▶ [DATA BLOCK]:
**********
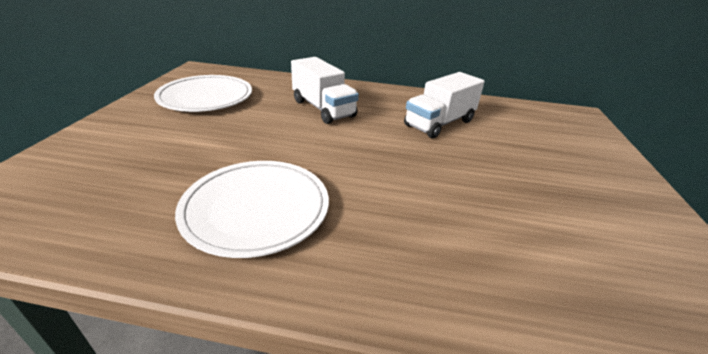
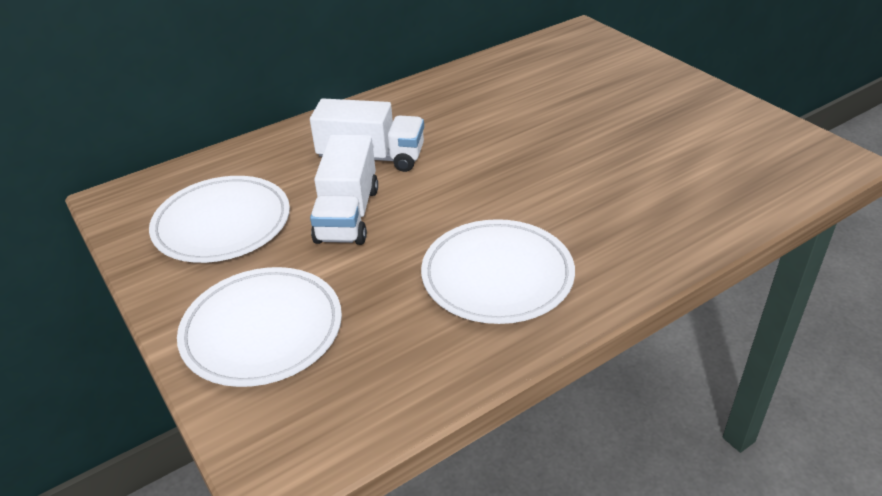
camera: 40 degrees left, 5 degrees up
(113, 147) = (262, 330): none -> white plate
(439, 123) = (496, 109): white truck -> white truck (348, 215)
**********
▶ [ACTION ITEM]:
The data must be repeated exactly. Any pictures in it are to be left out.

▶ [SOLVED PROBLEM]:
camera: 40 degrees left, 5 degrees up
(113, 147) = (262, 330): none -> white plate
(439, 123) = (496, 109): white truck -> white truck (348, 215)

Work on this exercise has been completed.